__WHAT YOU NEED TO DO__. Please return each line of the records below that contains the word "clef".
***
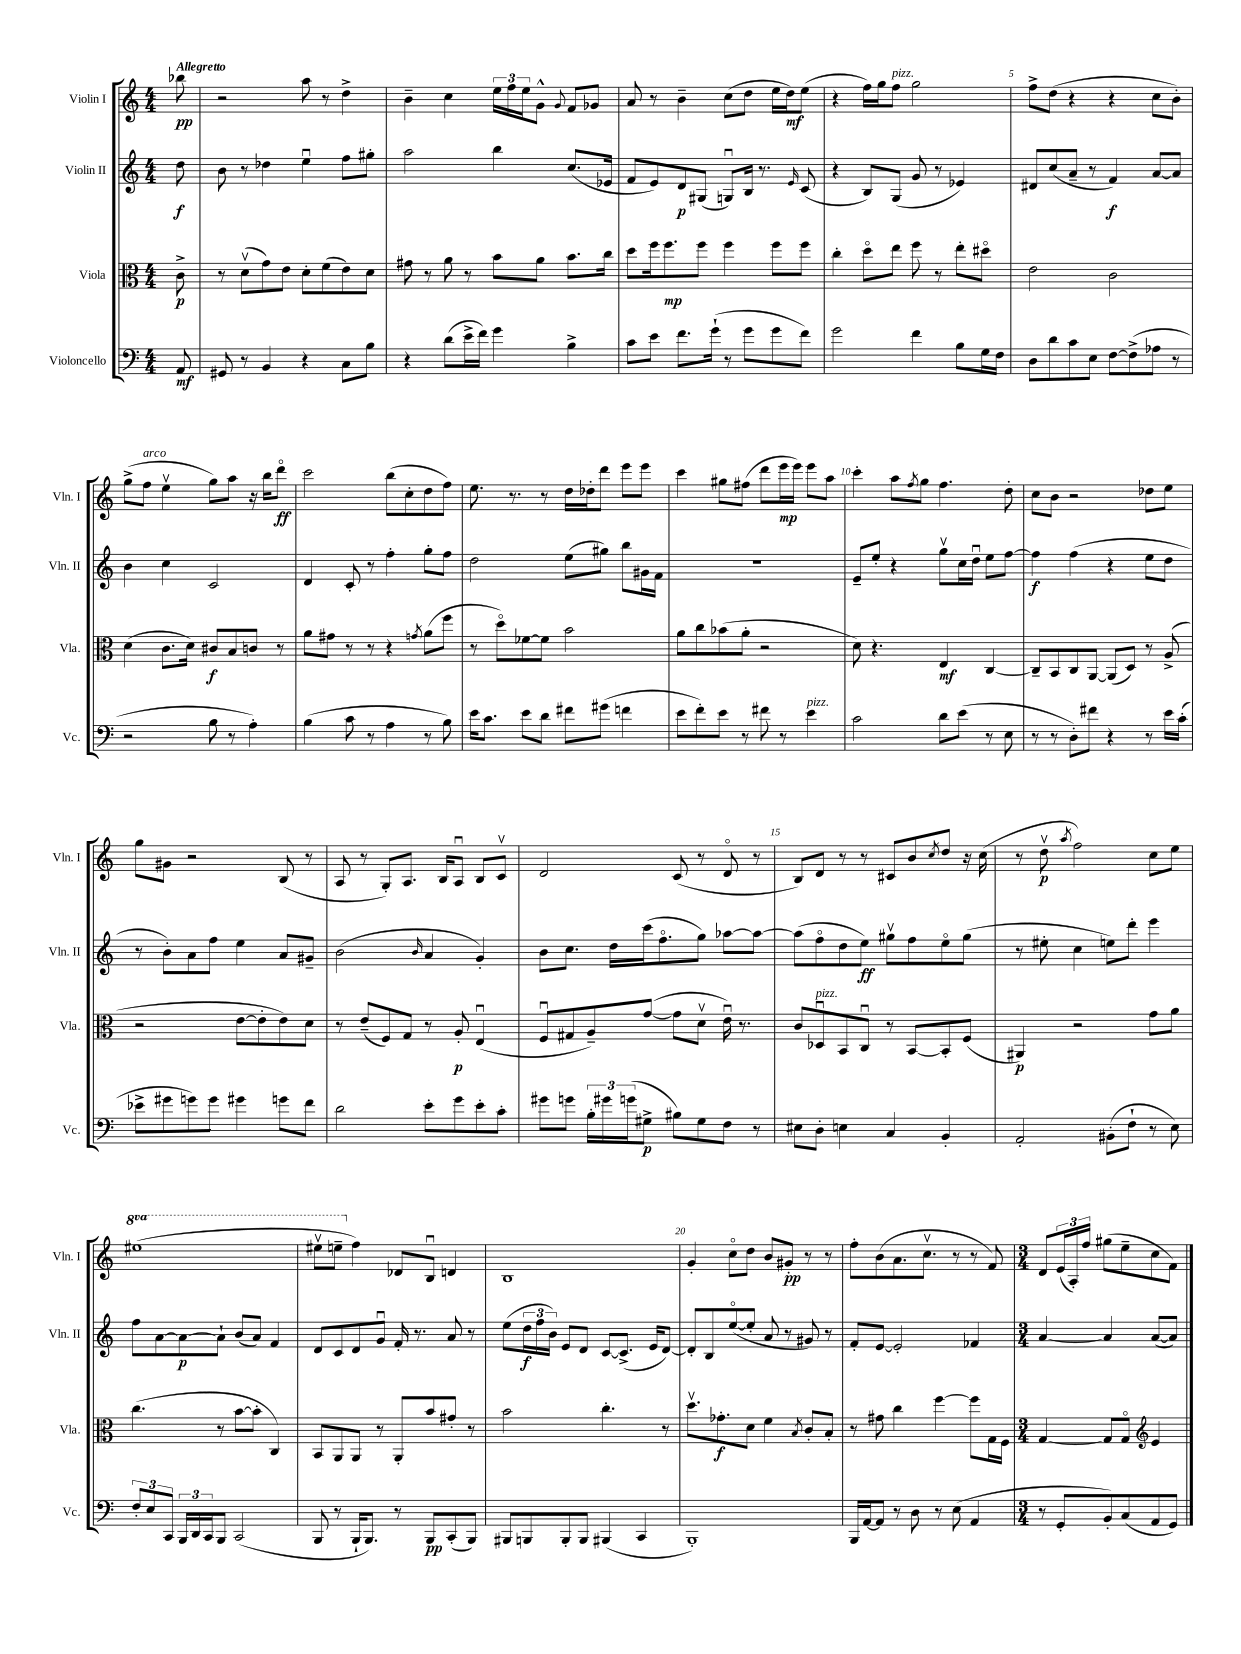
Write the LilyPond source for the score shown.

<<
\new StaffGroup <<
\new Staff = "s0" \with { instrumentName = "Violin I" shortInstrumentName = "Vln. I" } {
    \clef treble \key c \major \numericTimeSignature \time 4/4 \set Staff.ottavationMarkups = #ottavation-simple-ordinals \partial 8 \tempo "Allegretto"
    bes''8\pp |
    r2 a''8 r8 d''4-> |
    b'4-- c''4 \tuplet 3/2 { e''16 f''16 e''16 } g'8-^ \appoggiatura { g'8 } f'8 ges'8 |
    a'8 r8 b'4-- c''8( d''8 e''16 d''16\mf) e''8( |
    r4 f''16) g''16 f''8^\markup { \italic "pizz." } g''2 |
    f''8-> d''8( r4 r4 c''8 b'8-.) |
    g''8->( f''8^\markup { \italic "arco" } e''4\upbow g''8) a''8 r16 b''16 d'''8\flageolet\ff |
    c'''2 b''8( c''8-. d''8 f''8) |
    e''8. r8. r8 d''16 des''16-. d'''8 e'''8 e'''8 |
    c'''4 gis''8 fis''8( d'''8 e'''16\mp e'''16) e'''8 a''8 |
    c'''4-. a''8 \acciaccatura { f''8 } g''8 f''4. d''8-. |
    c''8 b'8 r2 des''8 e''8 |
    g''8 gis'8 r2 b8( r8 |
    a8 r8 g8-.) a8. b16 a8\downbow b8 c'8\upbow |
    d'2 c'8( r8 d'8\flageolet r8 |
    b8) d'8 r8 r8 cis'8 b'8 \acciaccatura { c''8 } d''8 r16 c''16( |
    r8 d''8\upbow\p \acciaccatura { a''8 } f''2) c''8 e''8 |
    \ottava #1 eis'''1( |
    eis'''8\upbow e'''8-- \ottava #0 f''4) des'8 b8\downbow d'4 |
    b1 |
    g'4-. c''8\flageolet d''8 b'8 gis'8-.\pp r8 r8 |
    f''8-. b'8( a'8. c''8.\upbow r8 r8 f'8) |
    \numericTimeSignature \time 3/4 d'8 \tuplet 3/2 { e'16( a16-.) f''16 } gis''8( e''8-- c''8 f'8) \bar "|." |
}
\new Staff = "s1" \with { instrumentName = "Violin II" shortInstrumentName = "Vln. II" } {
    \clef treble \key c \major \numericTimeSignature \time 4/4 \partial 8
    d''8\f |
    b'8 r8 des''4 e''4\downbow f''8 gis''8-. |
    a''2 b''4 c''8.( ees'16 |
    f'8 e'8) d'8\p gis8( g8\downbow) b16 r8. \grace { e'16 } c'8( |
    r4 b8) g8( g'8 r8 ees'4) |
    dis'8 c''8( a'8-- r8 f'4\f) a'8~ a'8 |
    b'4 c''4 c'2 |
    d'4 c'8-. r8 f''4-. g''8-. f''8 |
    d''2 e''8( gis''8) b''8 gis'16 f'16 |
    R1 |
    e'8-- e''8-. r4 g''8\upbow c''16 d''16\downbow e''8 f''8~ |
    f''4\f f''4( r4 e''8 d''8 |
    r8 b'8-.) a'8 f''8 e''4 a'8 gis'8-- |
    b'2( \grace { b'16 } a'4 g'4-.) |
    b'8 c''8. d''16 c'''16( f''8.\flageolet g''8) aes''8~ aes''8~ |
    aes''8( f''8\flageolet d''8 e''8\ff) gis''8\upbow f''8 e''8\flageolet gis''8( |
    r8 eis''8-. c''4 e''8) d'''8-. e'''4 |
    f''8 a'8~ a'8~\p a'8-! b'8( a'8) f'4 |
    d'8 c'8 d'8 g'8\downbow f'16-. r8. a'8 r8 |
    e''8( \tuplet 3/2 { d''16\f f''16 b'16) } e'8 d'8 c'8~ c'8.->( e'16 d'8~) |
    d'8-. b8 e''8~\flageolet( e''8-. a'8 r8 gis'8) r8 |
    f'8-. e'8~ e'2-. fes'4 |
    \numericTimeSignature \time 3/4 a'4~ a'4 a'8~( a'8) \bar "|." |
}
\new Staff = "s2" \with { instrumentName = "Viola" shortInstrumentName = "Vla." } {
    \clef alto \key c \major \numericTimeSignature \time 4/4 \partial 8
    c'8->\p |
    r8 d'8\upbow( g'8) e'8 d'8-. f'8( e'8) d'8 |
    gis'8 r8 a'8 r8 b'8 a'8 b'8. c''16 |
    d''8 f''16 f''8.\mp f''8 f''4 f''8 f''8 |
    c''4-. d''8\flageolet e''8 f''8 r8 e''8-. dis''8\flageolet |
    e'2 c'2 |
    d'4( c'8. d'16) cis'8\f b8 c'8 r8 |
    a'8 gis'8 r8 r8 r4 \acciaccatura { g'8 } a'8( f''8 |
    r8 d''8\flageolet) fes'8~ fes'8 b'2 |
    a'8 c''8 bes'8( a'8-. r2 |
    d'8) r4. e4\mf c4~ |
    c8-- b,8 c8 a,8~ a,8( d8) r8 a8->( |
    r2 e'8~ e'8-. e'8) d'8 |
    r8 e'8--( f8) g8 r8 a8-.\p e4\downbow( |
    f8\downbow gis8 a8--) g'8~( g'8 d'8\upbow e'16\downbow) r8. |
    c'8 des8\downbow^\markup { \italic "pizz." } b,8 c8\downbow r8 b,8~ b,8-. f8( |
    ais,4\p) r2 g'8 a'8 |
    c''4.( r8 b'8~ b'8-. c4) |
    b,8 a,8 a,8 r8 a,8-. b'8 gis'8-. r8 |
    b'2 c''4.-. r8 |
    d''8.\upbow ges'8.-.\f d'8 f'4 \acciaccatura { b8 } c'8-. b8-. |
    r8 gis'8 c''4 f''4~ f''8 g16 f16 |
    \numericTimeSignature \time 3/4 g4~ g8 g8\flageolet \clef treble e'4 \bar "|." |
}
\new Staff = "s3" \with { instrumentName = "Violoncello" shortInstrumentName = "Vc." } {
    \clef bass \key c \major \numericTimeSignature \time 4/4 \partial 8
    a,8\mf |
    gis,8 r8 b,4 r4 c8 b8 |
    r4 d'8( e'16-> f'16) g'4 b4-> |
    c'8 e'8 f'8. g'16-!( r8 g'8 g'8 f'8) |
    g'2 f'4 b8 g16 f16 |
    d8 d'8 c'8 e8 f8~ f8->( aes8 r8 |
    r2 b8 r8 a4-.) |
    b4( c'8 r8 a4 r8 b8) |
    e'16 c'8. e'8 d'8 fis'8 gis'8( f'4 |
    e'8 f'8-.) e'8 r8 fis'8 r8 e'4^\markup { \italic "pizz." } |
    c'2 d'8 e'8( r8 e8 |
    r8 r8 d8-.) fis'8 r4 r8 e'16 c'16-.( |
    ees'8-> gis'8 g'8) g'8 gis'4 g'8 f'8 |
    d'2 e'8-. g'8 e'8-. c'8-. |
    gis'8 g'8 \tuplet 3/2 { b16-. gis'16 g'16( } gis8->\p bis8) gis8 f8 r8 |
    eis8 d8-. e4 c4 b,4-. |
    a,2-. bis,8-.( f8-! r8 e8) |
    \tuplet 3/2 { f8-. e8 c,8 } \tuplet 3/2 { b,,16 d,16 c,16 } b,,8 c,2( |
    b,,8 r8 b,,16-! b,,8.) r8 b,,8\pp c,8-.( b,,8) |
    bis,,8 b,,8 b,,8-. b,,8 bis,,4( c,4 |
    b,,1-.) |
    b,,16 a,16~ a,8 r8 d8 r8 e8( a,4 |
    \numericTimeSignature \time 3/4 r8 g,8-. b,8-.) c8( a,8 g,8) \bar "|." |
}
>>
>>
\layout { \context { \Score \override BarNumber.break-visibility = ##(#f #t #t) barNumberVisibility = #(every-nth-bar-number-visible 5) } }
***
__WRITTEN SOLUTION__.
    \clef treble \key c \major \numericTimeSignature \time 4/4 \set Staff.ottavationMarkups = #ottavation-simple-ordinals \partial 8 \tempo "Allegretto"
    \clef treble \key c \major \numericTimeSignature \time 4/4 \partial 8
    \clef alto \key c \major \numericTimeSignature \time 4/4 \partial 8
    \numericTimeSignature \time 3/4 g4~ g8 g8\flageolet \clef treble e'4 \bar "|." |
    \clef bass \key c \major \numericTimeSignature \time 4/4 \partial 8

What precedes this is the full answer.